- _WHAT THE TASK ASKS_
Where the records below have a line with "bottle", that line is to be copied.

- _DATA SECTION_
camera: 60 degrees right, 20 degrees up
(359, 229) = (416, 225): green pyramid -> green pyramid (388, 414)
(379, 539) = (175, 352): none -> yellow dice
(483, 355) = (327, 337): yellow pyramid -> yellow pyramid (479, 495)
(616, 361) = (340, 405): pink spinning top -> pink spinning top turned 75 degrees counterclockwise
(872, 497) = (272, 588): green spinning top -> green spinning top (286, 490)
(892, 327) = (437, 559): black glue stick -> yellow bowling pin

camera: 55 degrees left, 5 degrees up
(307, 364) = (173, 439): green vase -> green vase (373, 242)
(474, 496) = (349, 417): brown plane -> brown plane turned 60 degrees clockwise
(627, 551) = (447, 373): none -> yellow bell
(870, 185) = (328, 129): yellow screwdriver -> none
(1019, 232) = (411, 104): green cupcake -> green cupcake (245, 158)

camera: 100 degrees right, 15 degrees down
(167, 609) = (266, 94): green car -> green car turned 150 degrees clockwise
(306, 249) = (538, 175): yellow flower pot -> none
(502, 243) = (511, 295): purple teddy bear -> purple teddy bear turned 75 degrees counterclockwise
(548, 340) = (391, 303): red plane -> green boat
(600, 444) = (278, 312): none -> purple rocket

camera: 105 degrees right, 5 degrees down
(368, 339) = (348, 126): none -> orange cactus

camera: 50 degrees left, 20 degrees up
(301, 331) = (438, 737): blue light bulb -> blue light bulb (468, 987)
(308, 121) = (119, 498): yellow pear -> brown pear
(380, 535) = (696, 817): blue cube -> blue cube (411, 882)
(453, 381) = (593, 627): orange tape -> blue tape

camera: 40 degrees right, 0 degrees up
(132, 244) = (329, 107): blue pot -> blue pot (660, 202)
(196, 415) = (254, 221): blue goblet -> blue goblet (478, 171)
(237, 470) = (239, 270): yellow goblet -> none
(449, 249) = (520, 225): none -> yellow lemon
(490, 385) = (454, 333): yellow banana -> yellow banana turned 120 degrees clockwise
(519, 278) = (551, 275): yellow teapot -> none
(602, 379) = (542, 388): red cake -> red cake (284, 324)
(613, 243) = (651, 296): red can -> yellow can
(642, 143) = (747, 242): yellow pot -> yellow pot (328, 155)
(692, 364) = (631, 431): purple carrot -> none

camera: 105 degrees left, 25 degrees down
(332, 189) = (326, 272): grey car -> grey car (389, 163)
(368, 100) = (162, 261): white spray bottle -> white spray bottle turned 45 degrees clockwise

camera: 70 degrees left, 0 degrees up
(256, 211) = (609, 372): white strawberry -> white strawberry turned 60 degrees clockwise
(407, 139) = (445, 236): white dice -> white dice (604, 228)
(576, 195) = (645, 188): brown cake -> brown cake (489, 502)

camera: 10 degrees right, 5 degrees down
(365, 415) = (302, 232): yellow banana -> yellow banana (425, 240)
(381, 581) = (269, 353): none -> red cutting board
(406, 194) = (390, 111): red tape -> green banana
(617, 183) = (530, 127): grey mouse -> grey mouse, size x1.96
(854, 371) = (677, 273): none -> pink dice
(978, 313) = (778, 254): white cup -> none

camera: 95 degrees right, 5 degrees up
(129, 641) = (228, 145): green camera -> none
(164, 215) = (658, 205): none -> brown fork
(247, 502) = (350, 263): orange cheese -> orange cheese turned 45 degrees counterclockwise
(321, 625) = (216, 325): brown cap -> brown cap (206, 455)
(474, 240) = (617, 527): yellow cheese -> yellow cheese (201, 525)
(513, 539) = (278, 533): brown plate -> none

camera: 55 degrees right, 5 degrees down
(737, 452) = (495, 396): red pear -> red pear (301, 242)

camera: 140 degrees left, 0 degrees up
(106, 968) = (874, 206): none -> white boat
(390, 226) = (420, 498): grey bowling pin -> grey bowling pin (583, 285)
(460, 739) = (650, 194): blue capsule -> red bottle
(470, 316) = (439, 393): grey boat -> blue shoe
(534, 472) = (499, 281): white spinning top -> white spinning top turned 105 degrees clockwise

- _ANSWER SECTION_
(368, 100) = (162, 261): white spray bottle -> white spray bottle turned 45 degrees clockwise
(460, 739) = (650, 194): blue capsule -> red bottle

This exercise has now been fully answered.